● **PROVIDED RECORDS**

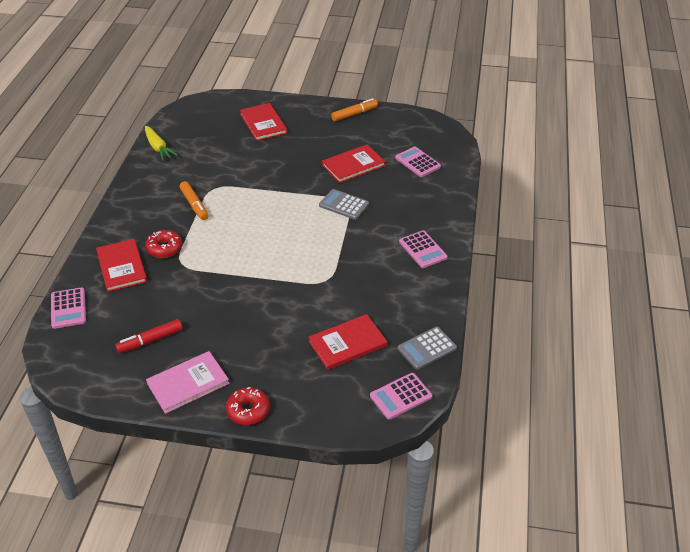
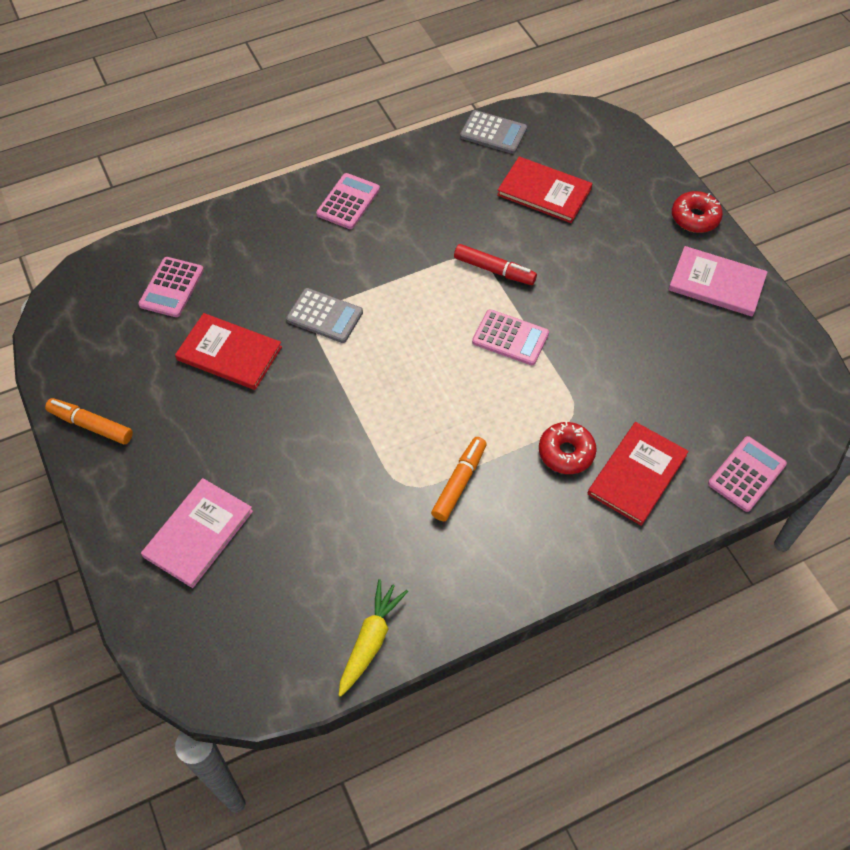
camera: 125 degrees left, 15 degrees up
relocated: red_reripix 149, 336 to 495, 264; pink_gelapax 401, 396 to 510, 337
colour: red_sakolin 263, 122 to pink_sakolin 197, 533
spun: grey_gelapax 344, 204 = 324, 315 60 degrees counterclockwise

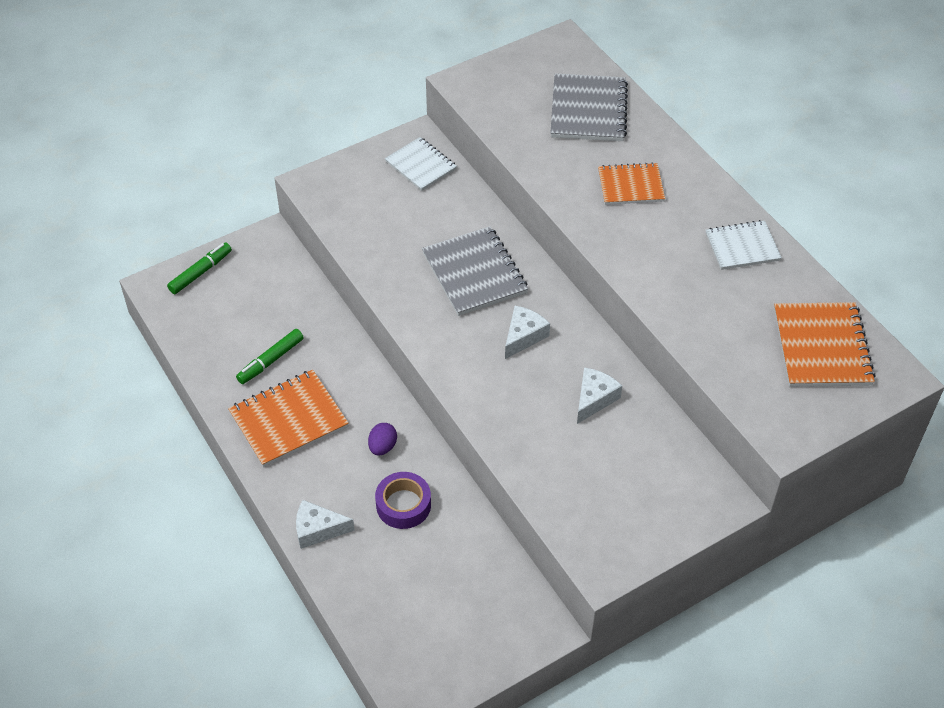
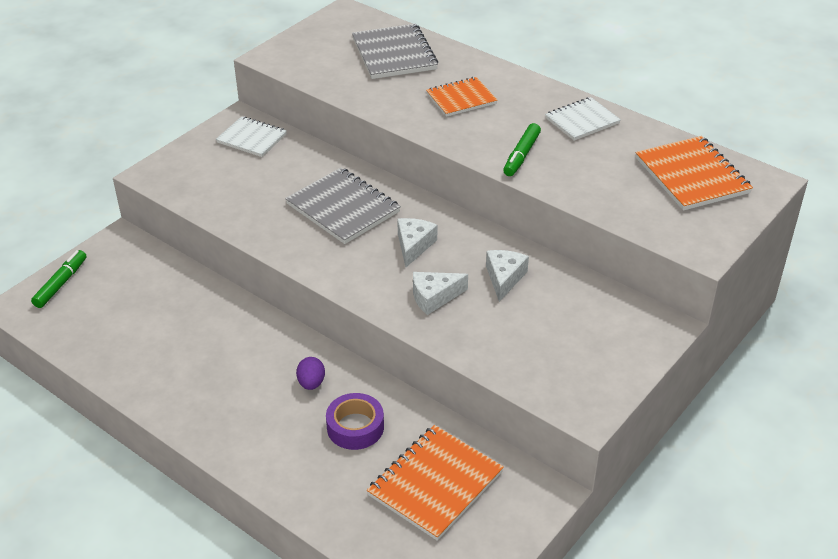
camera: 20 degrees left, 10 degrees down
relocated: green_reripix 270, 356 to 522, 149; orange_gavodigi 288, 418 to 435, 483; white_pefapagu 325, 524 to 440, 293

● **WORK TASK**
Your copy should begin at the line containing "relocated: red_reripix 149, 336" and end at the last line of the data above, matching each line exactly and holding no pictures.

● **WRITTEN RESPONSE**
relocated: red_reripix 149, 336 to 495, 264; pink_gelapax 401, 396 to 510, 337
colour: red_sakolin 263, 122 to pink_sakolin 197, 533
spun: grey_gelapax 344, 204 = 324, 315 60 degrees counterclockwise

camera: 20 degrees left, 10 degrees down
relocated: green_reripix 270, 356 to 522, 149; orange_gavodigi 288, 418 to 435, 483; white_pefapagu 325, 524 to 440, 293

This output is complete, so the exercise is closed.